▸ Goal of the exercise:
Retype every record exactly. Skip the images.

▸ Data records:
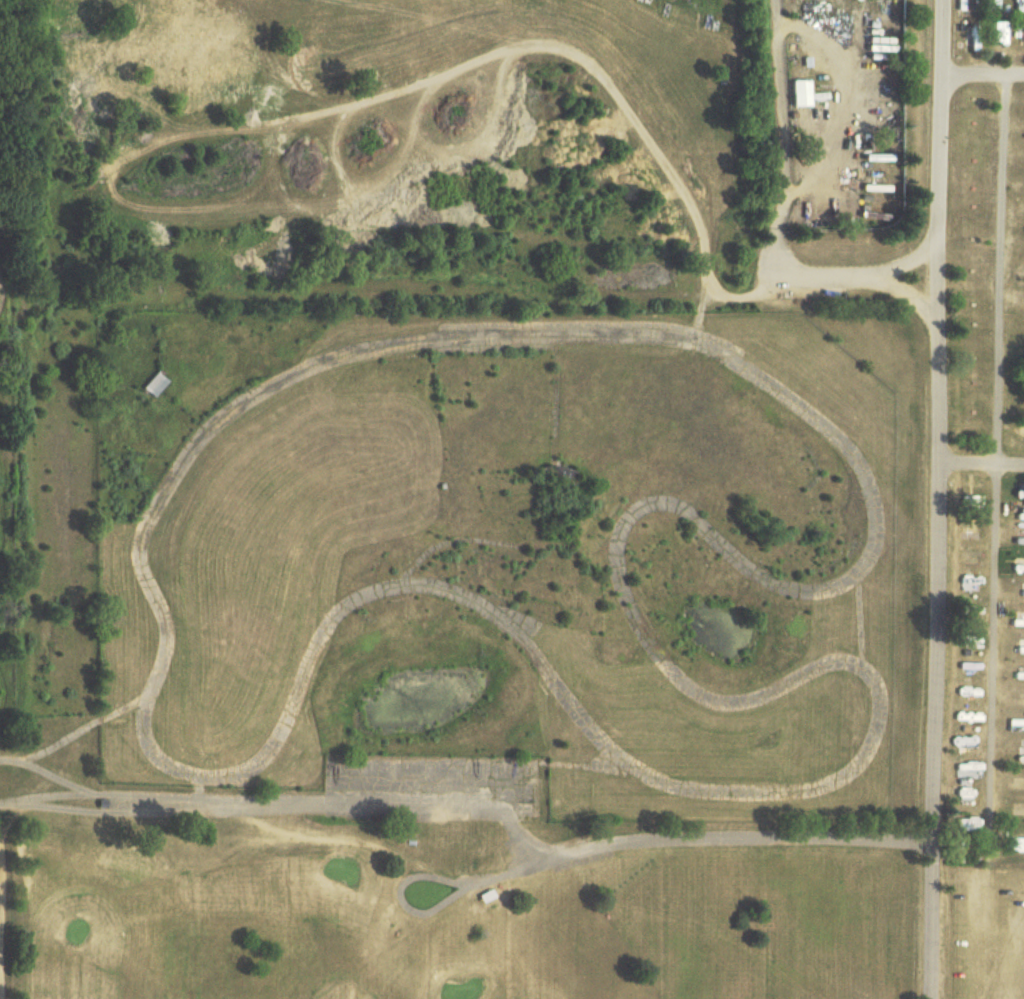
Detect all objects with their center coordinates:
building: (994, 6)
road: (981, 75)
building: (796, 93)
road: (615, 104)
road: (780, 139)
road: (905, 261)
building: (1023, 328)
building: (149, 384)
road: (992, 457)
road: (978, 463)
road: (932, 499)
road: (717, 537)
building: (1018, 623)
building: (970, 717)
building: (1018, 725)
road: (82, 730)
building: (1020, 784)
road: (197, 791)
road: (53, 796)
road: (279, 805)
road: (70, 808)
building: (972, 823)
road: (612, 843)
building: (1020, 844)

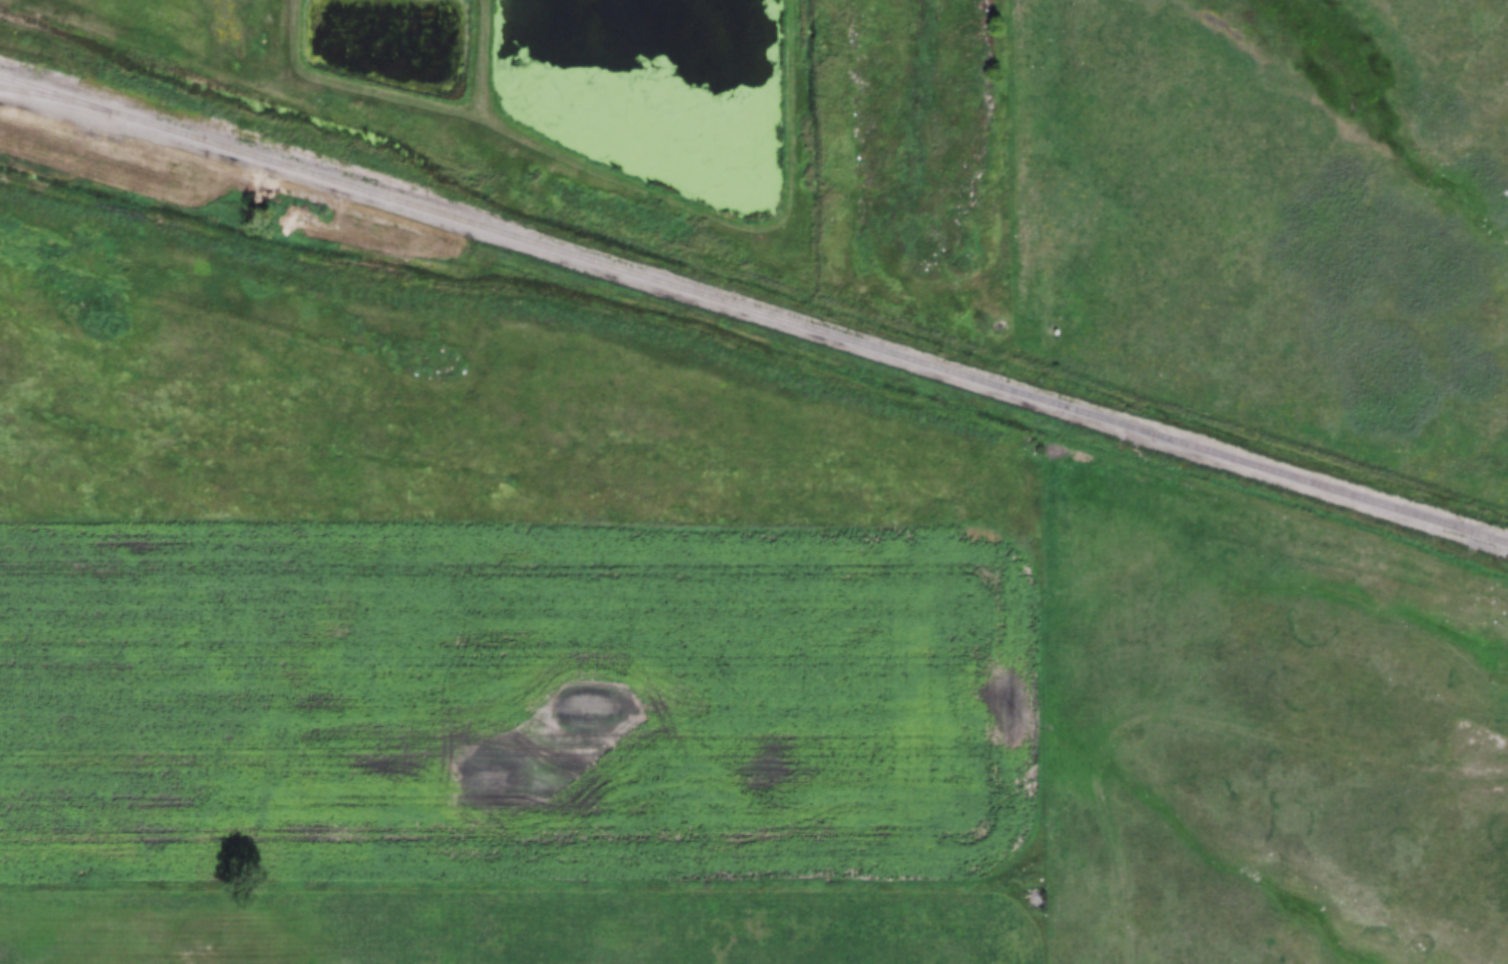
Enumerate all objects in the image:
road: (481, 53)
railway: (52, 102)
railway: (752, 314)

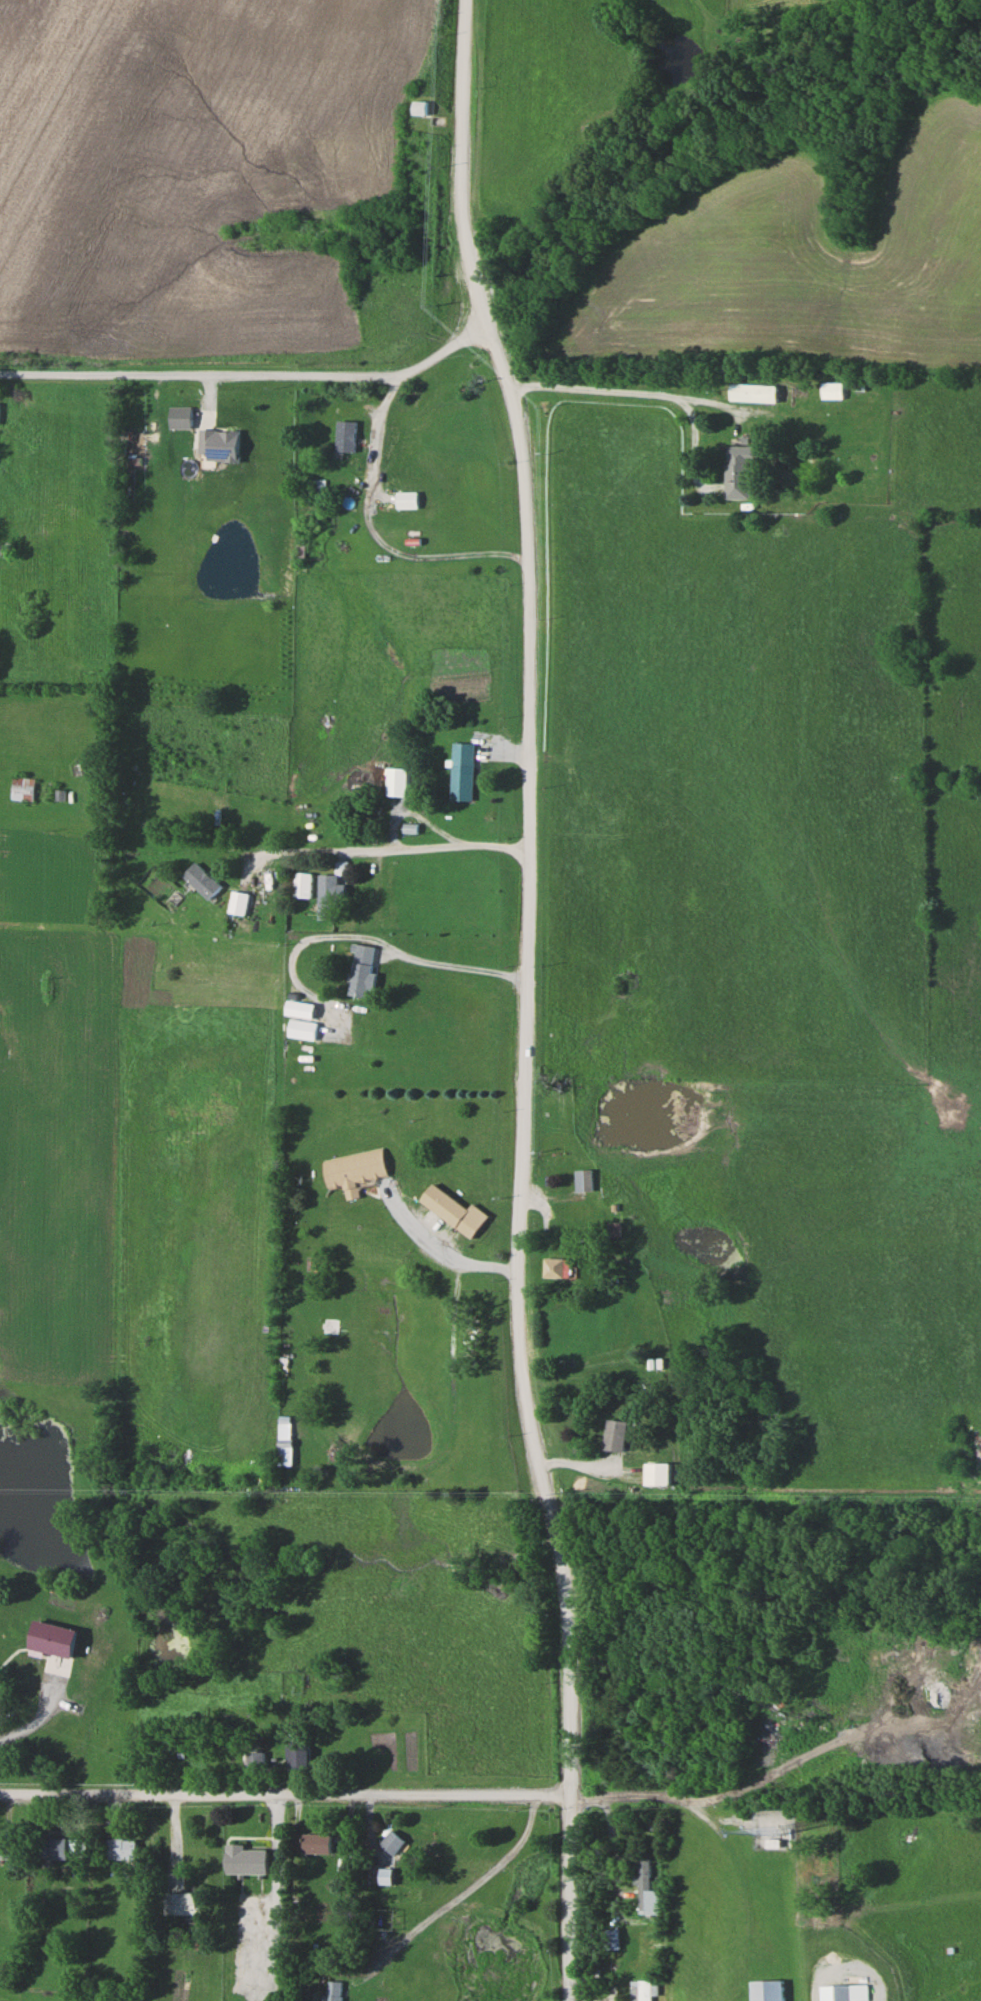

▸ Output of the exercise:
Detect all objects with their center coordinates:
building: (994, 6)
road: (981, 75)
building: (796, 93)
road: (615, 104)
road: (780, 139)
road: (905, 261)
building: (1023, 328)
building: (149, 384)
road: (992, 457)
road: (978, 463)
road: (932, 499)
road: (717, 537)
building: (1018, 623)
building: (970, 717)
building: (1018, 725)
road: (82, 730)
building: (1020, 784)
road: (197, 791)
road: (53, 796)
road: (279, 805)
road: (70, 808)
building: (972, 823)
road: (612, 843)
building: (1020, 844)

Enumerate all objects in the image:
road: (481, 53)
railway: (52, 102)
railway: (752, 314)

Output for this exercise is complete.